In the records below, find the line containing "cyan star: (116, 48) -> (100, 41), size x1.4" and transcribe it and every line after it exactly; leave the pictures out.

↓

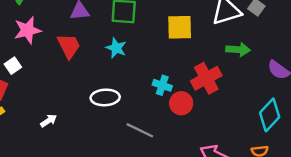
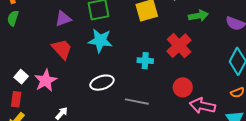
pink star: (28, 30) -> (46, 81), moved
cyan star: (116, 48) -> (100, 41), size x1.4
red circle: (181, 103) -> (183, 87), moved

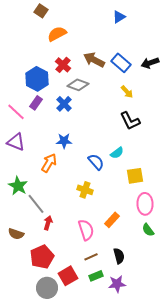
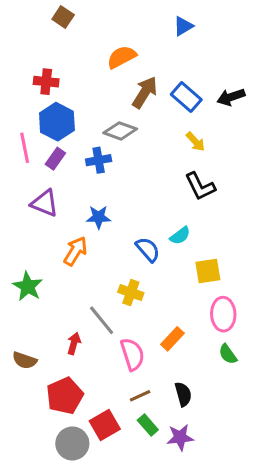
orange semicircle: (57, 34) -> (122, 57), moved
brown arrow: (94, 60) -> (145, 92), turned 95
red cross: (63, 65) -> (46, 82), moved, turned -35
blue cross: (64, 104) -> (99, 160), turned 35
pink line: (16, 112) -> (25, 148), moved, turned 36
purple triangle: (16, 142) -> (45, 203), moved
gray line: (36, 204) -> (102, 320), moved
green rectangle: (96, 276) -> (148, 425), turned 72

↑

* Exercise response *
cyan star: (116, 48) -> (100, 41), size x1.4
red circle: (181, 103) -> (183, 87), moved

orange semicircle: (57, 34) -> (122, 57), moved
brown arrow: (94, 60) -> (145, 92), turned 95
red cross: (63, 65) -> (46, 82), moved, turned -35
blue cross: (64, 104) -> (99, 160), turned 35
pink line: (16, 112) -> (25, 148), moved, turned 36
purple triangle: (16, 142) -> (45, 203), moved
gray line: (36, 204) -> (102, 320), moved
green rectangle: (96, 276) -> (148, 425), turned 72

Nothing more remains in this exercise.